Records to use:
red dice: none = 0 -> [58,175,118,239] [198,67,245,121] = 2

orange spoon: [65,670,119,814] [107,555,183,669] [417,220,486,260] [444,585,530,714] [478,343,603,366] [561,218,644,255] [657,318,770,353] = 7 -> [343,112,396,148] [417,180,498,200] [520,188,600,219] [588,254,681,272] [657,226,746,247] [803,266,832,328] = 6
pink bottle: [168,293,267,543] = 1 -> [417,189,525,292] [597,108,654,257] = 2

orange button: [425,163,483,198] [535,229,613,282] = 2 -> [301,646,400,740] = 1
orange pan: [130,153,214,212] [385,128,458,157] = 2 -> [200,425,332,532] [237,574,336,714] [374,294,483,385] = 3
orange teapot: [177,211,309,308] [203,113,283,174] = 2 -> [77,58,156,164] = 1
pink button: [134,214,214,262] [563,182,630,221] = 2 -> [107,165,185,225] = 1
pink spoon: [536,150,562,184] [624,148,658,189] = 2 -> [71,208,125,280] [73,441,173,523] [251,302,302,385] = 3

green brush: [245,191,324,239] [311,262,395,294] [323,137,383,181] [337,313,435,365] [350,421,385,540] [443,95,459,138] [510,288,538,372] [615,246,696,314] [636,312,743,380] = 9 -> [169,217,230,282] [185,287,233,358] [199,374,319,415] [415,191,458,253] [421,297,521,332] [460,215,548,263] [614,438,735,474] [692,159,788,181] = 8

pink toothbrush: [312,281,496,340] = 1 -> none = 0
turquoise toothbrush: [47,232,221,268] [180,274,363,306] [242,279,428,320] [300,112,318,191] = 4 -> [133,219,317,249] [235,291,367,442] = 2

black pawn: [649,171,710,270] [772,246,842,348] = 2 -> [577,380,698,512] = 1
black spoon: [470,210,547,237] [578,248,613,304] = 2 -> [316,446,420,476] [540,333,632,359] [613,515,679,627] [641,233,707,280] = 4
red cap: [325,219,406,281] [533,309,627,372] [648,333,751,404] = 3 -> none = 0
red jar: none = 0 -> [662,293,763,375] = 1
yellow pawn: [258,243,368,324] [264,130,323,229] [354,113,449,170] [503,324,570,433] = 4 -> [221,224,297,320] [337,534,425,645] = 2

Work request:
Going line by line, set down the data above exactly as given.

Problem solution:
red dice: none = 0 -> [58,175,118,239] [198,67,245,121] = 2

orange spoon: [65,670,119,814] [107,555,183,669] [417,220,486,260] [444,585,530,714] [478,343,603,366] [561,218,644,255] [657,318,770,353] = 7 -> [343,112,396,148] [417,180,498,200] [520,188,600,219] [588,254,681,272] [657,226,746,247] [803,266,832,328] = 6
pink bottle: [168,293,267,543] = 1 -> [417,189,525,292] [597,108,654,257] = 2

orange button: [425,163,483,198] [535,229,613,282] = 2 -> [301,646,400,740] = 1
orange pan: [130,153,214,212] [385,128,458,157] = 2 -> [200,425,332,532] [237,574,336,714] [374,294,483,385] = 3
orange teapot: [177,211,309,308] [203,113,283,174] = 2 -> [77,58,156,164] = 1
pink button: [134,214,214,262] [563,182,630,221] = 2 -> [107,165,185,225] = 1
pink spoon: [536,150,562,184] [624,148,658,189] = 2 -> [71,208,125,280] [73,441,173,523] [251,302,302,385] = 3

green brush: [245,191,324,239] [311,262,395,294] [323,137,383,181] [337,313,435,365] [350,421,385,540] [443,95,459,138] [510,288,538,372] [615,246,696,314] [636,312,743,380] = 9 -> [169,217,230,282] [185,287,233,358] [199,374,319,415] [415,191,458,253] [421,297,521,332] [460,215,548,263] [614,438,735,474] [692,159,788,181] = 8

pink toothbrush: [312,281,496,340] = 1 -> none = 0
turquoise toothbrush: [47,232,221,268] [180,274,363,306] [242,279,428,320] [300,112,318,191] = 4 -> [133,219,317,249] [235,291,367,442] = 2

black pawn: [649,171,710,270] [772,246,842,348] = 2 -> [577,380,698,512] = 1
black spoon: [470,210,547,237] [578,248,613,304] = 2 -> [316,446,420,476] [540,333,632,359] [613,515,679,627] [641,233,707,280] = 4
red cap: [325,219,406,281] [533,309,627,372] [648,333,751,404] = 3 -> none = 0
red jar: none = 0 -> [662,293,763,375] = 1
yellow pawn: [258,243,368,324] [264,130,323,229] [354,113,449,170] [503,324,570,433] = 4 -> [221,224,297,320] [337,534,425,645] = 2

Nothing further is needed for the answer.